**The task:** Lines from the one containing "- missing: bateau/turquoise" through the last one in the data below: write them out word for word, and only them.

**Supplied information:**
--------------------------------------------------
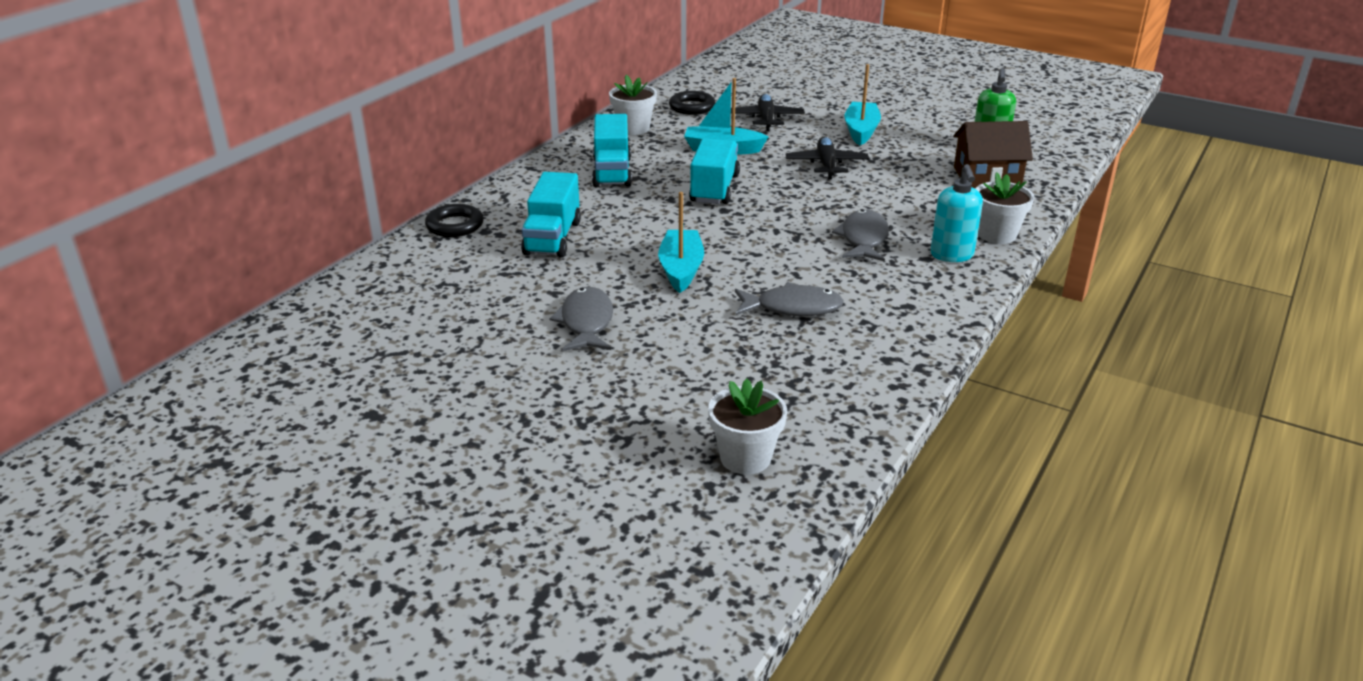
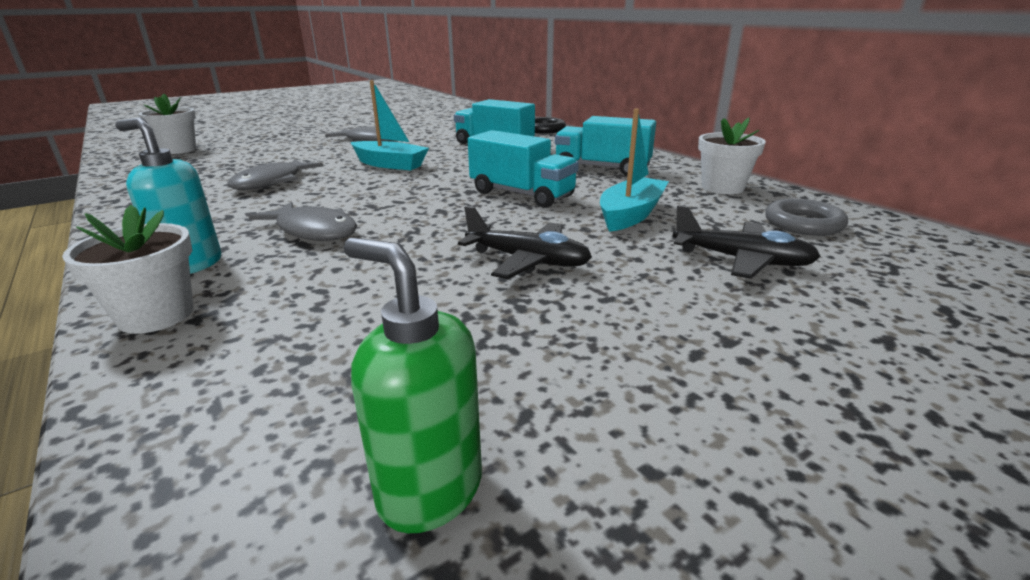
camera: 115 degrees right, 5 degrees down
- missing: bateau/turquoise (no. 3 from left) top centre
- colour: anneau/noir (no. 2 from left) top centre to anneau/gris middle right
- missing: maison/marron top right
--------------------------------------------------
**Answer to this task:**
- missing: bateau/turquoise (no. 3 from left) top centre
- colour: anneau/noir (no. 2 from left) top centre to anneau/gris middle right
- missing: maison/marron top right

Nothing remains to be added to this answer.